How to complete this task:
Would you restate each line of the data below word for word, without its pictures?

Dataset:
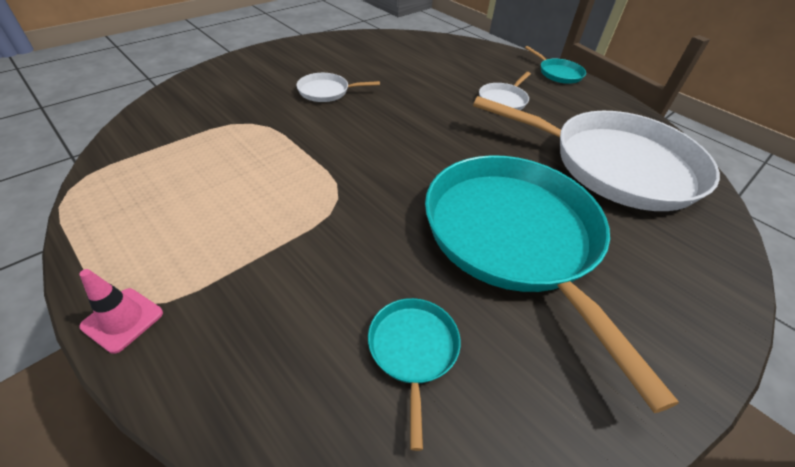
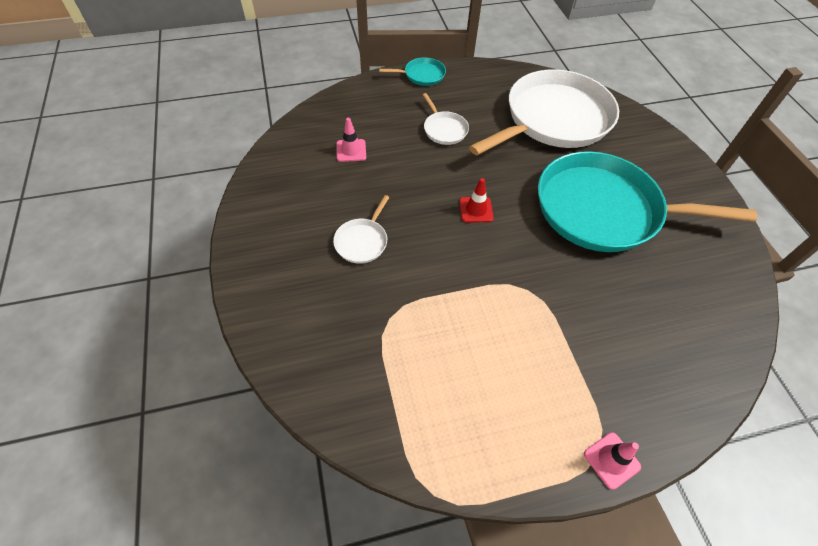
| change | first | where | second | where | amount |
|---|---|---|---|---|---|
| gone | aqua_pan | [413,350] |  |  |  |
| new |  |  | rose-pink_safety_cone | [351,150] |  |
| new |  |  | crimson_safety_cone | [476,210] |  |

Exercise solution:
| change | first | where | second | where | amount |
|---|---|---|---|---|---|
| gone | aqua_pan | [413,350] |  |  |  |
| new |  |  | rose-pink_safety_cone | [351,150] |  |
| new |  |  | crimson_safety_cone | [476,210] |  |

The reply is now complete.